*ASSIGNED TASK*
Return every line of the records that includes the string "none".

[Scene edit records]
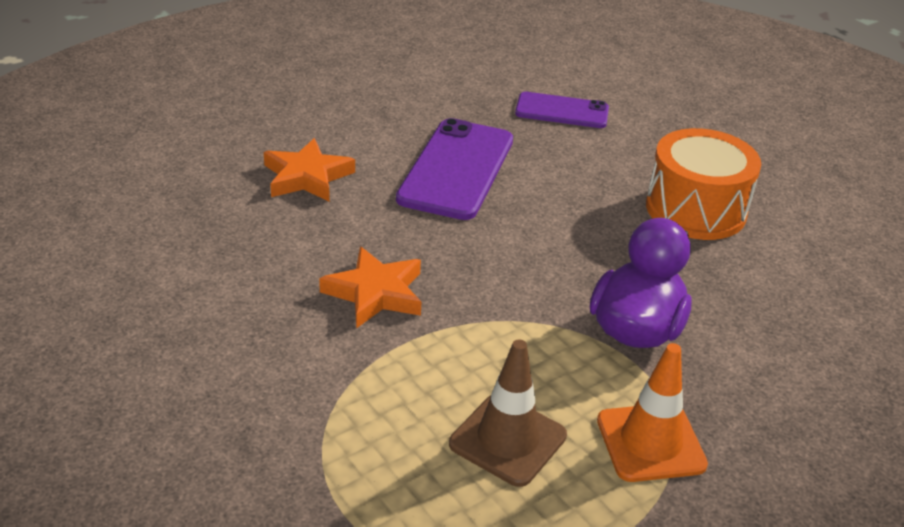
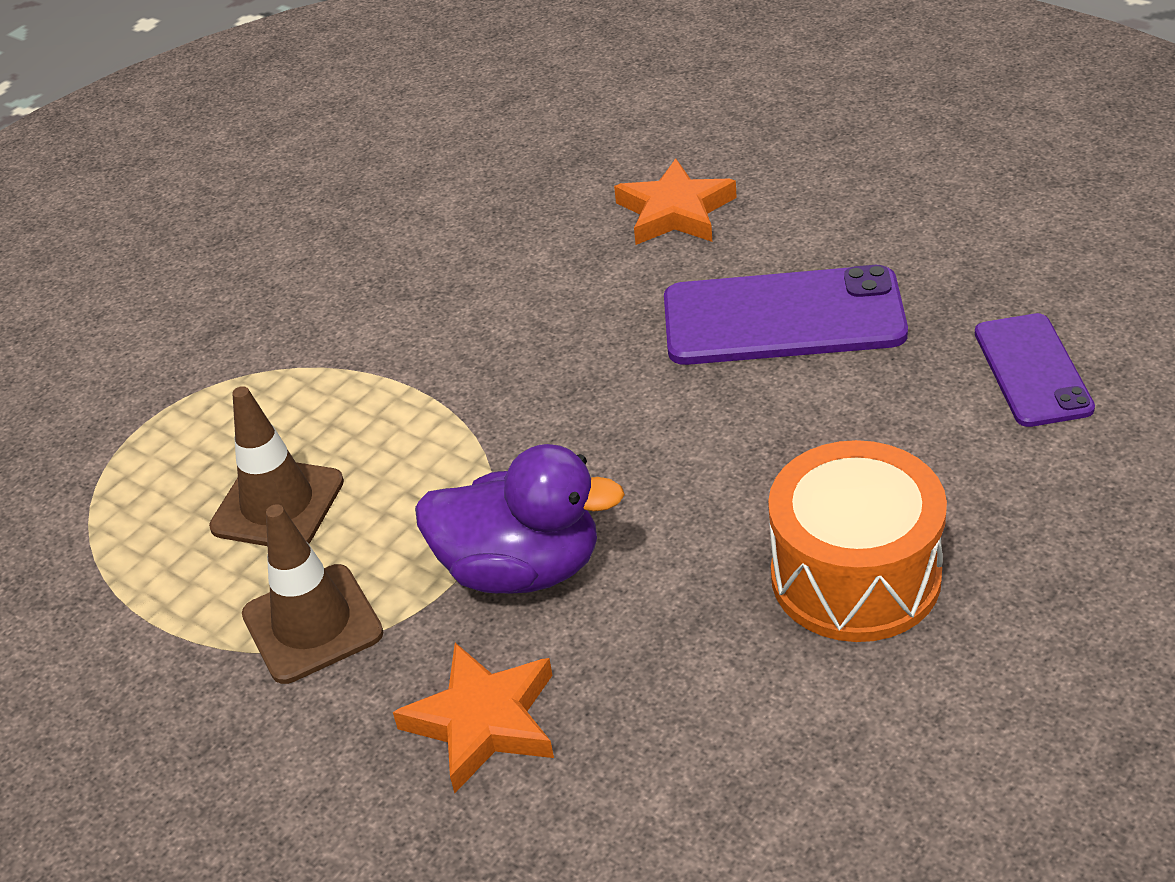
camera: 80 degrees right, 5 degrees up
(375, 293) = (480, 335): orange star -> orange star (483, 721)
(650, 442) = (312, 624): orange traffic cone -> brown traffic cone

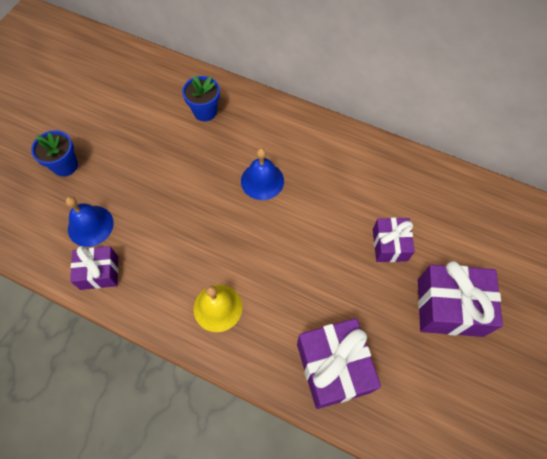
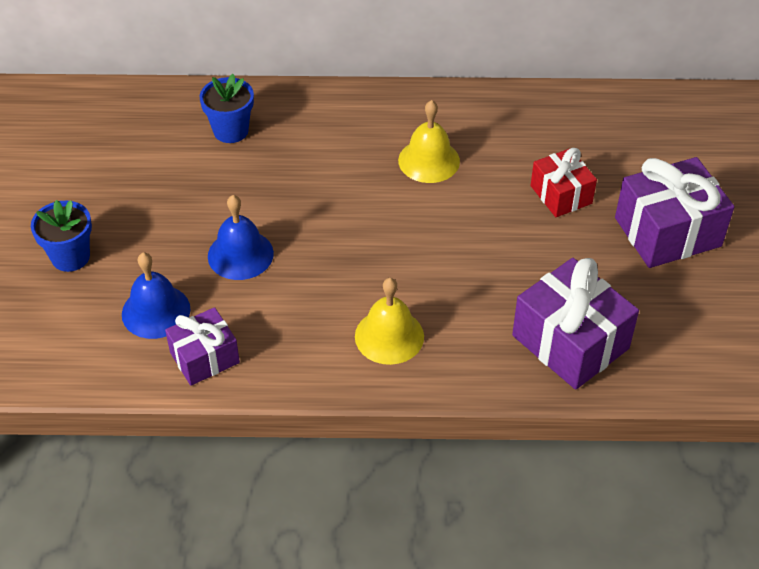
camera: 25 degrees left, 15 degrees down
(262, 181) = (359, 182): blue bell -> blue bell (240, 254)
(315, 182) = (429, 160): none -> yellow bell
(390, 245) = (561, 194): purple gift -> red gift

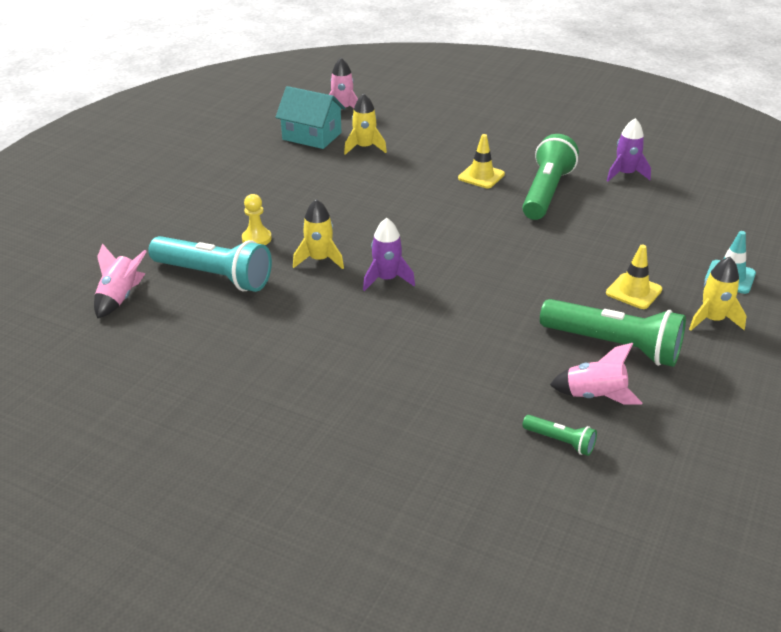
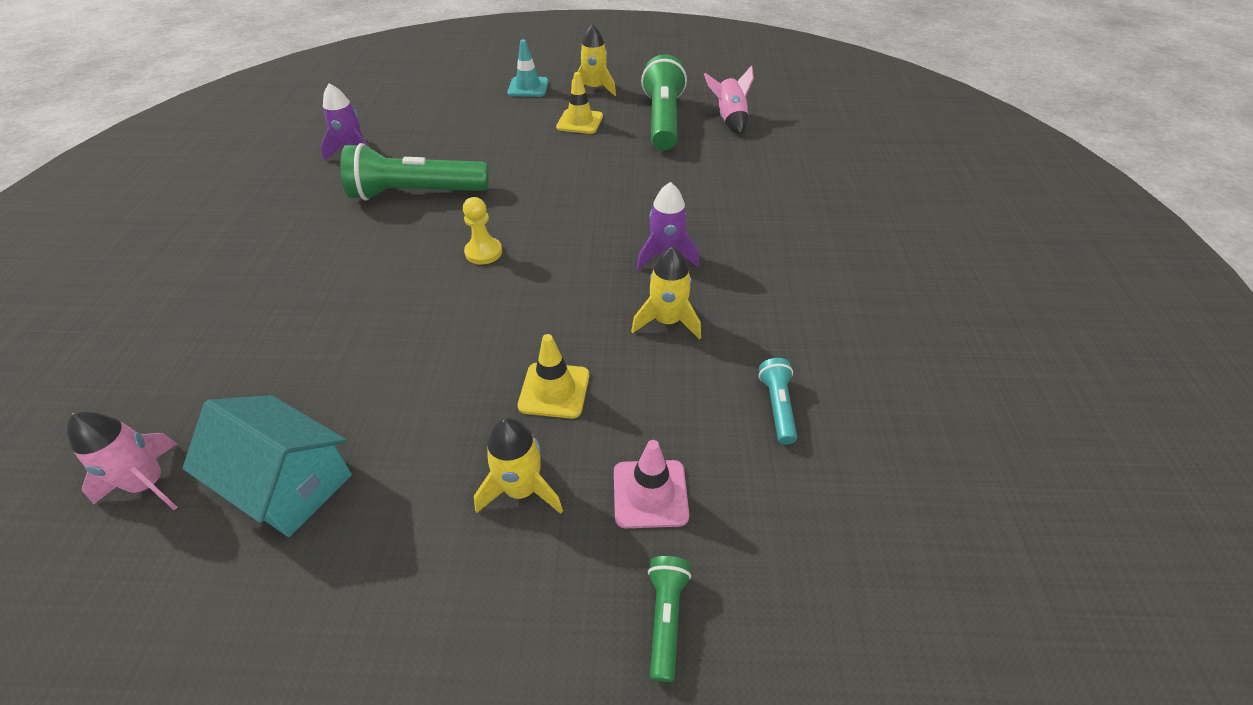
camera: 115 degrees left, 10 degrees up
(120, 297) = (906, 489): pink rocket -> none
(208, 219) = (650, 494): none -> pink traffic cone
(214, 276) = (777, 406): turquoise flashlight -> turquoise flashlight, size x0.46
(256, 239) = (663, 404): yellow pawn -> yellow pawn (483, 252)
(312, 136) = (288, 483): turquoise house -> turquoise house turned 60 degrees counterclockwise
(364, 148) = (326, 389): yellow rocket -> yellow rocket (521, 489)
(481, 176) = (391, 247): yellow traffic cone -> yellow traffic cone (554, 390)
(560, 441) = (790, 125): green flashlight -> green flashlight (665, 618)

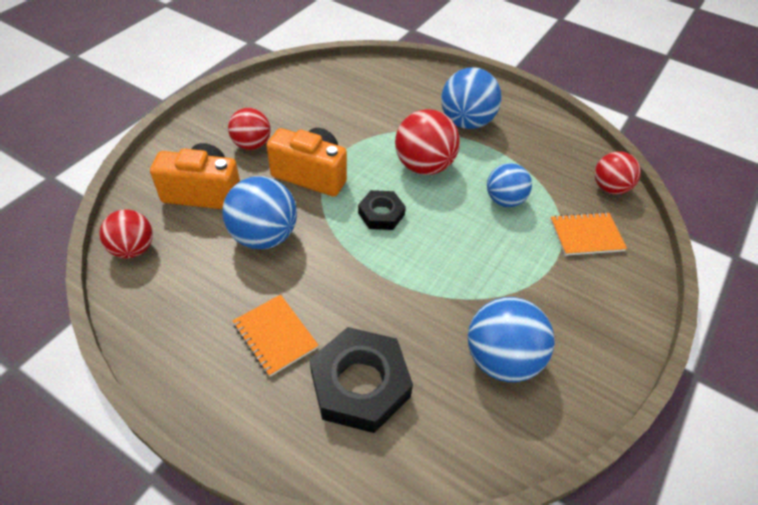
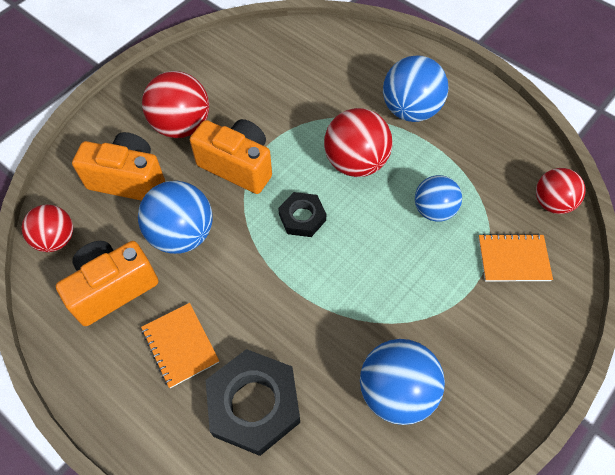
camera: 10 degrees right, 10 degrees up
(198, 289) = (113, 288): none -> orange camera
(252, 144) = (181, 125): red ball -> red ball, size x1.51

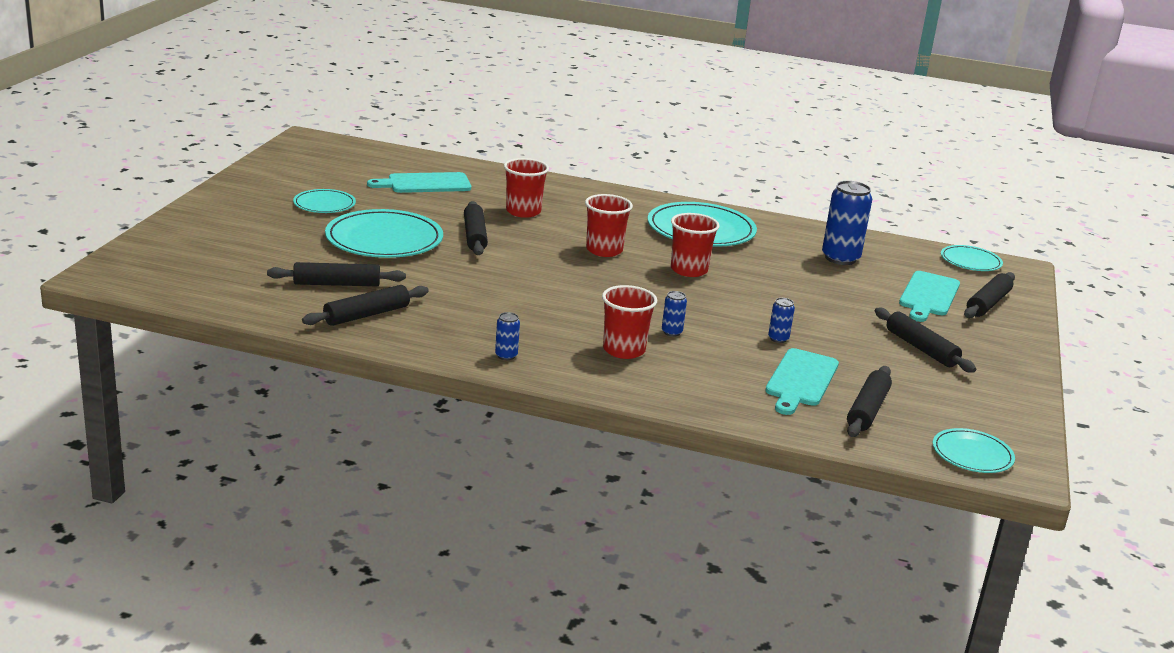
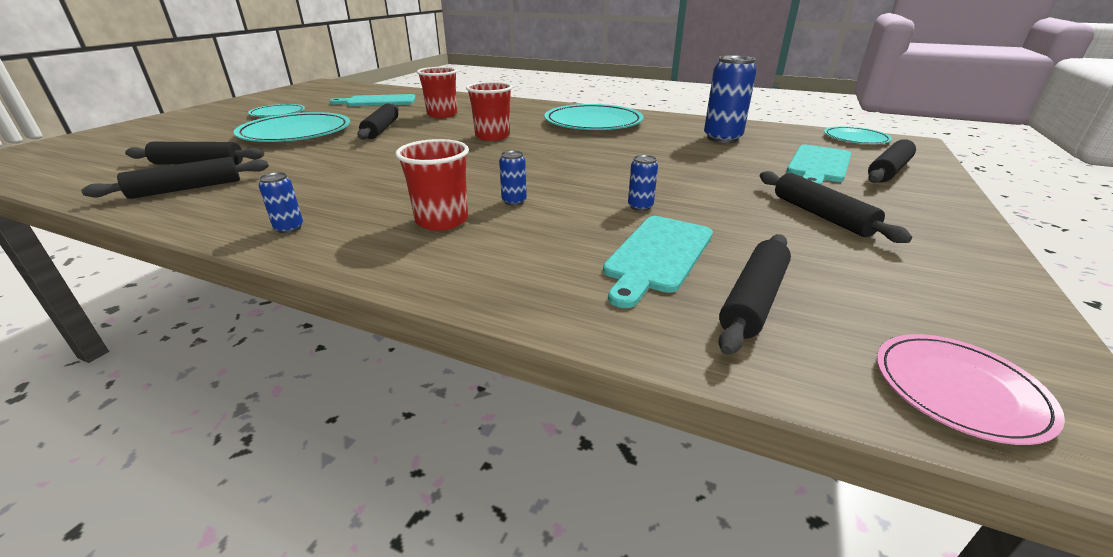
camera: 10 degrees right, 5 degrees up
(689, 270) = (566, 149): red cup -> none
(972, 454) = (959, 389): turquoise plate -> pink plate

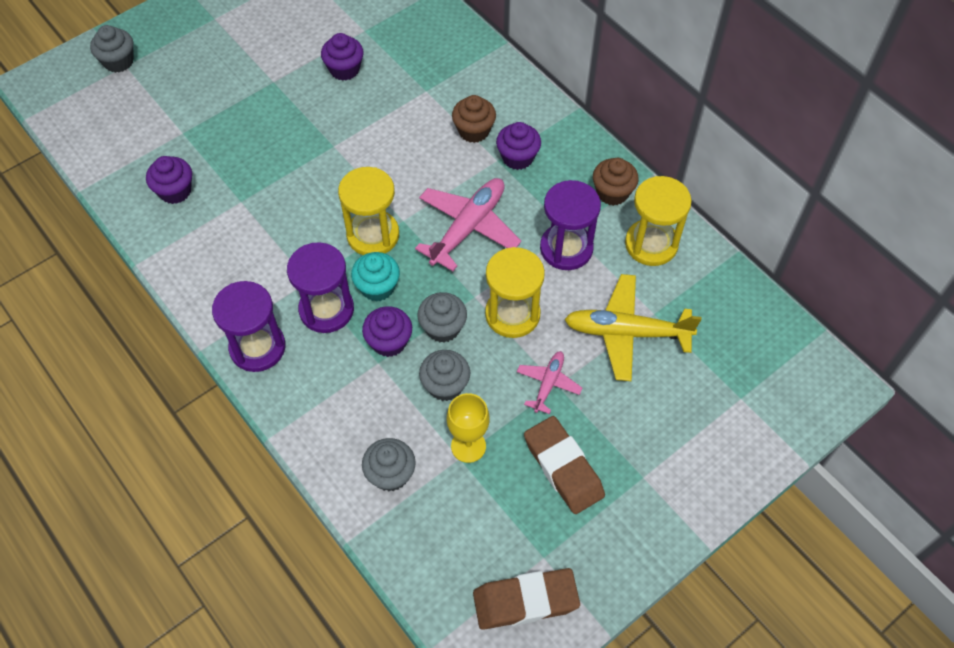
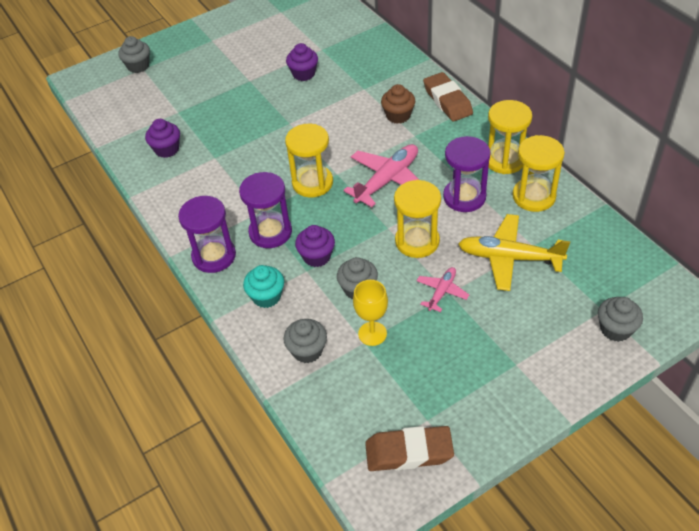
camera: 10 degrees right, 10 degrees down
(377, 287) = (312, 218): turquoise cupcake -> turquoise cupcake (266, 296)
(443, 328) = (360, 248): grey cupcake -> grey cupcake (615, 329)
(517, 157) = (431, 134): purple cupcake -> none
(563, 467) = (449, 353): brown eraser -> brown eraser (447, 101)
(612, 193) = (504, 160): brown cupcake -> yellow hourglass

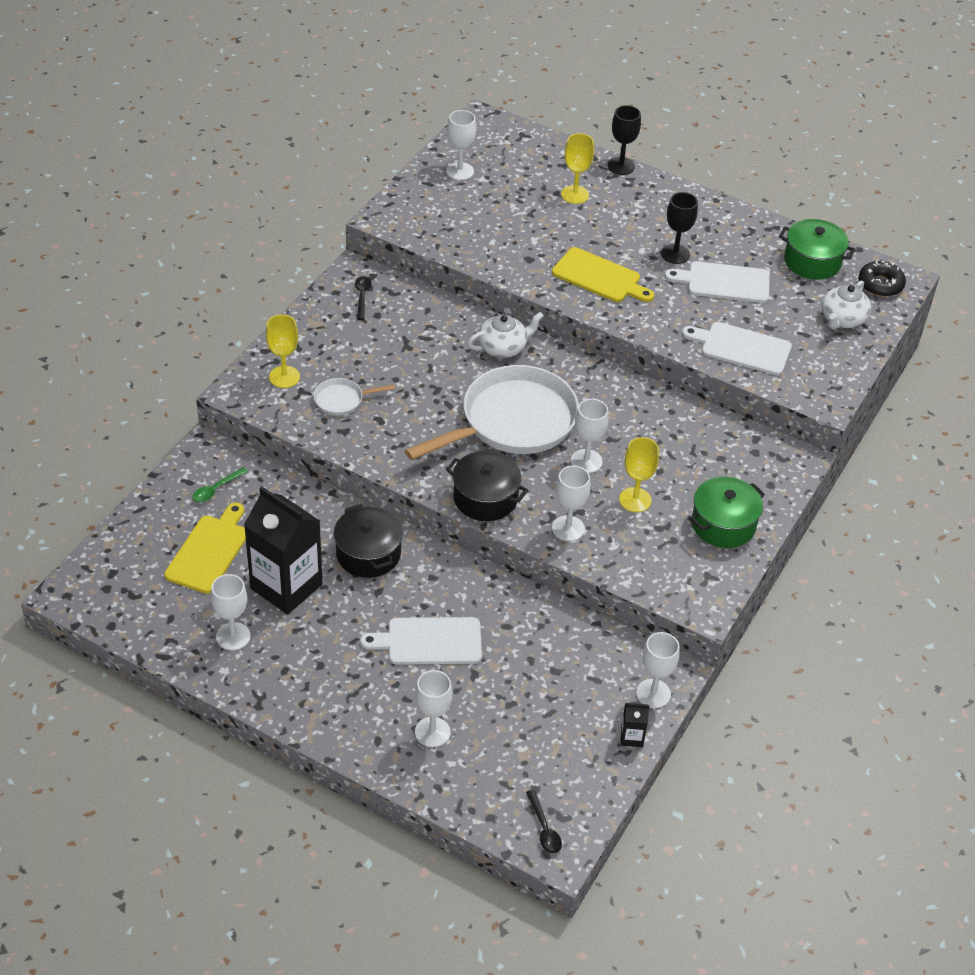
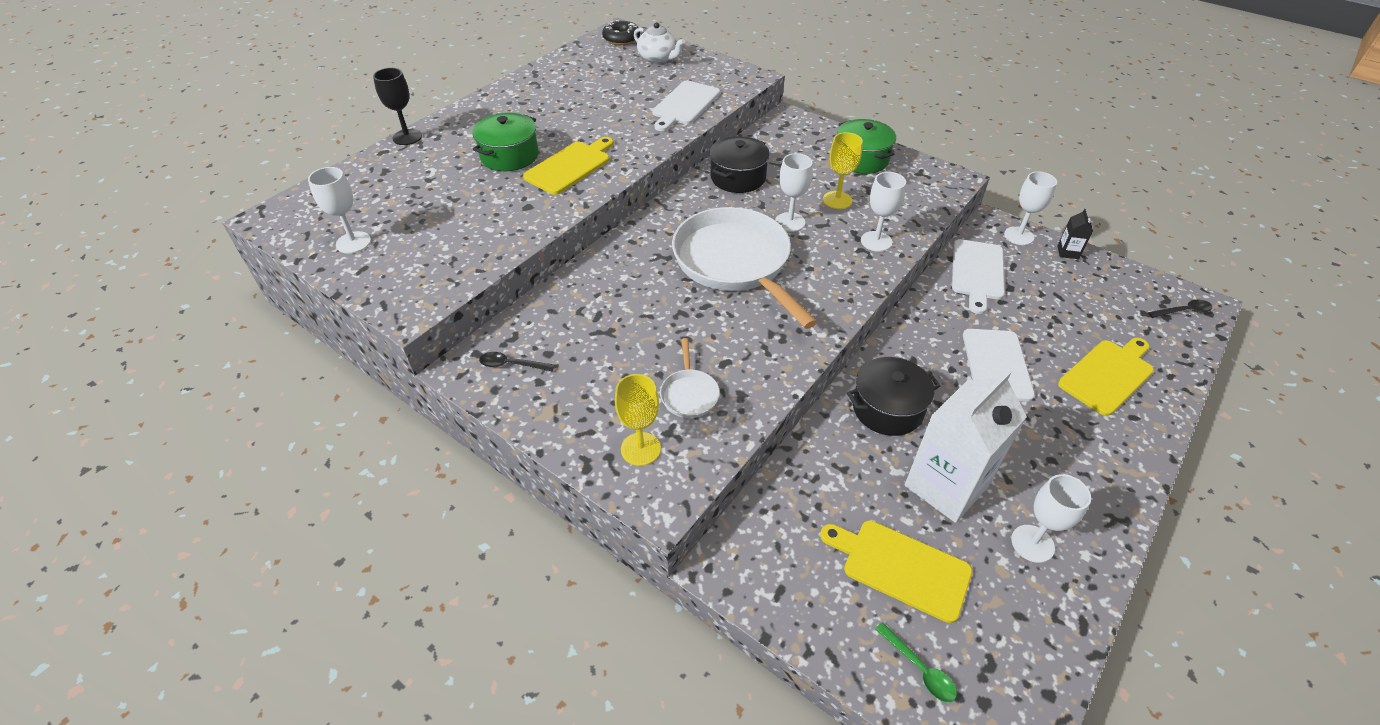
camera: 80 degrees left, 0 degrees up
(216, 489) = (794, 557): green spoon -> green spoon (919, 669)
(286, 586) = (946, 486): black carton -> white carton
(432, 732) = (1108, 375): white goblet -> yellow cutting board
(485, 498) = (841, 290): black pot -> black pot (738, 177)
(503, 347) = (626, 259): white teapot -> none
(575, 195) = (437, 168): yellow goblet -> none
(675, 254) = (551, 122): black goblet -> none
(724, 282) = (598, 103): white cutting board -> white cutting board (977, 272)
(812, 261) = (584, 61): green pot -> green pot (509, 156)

*ANSWER SPACE*
(315, 182) = (429, 160): none -> yellow bell
(120, 297) = (906, 489): pink rocket -> none
(208, 219) = (650, 494): none -> pink traffic cone
(198, 289) = (113, 288): none -> orange camera
(689, 270) = (566, 149): red cup -> none
(517, 157) = (431, 134): purple cupcake -> none
(503, 347) = (626, 259): white teapot -> none
(575, 195) = (437, 168): yellow goblet -> none
(675, 254) = (551, 122): black goblet -> none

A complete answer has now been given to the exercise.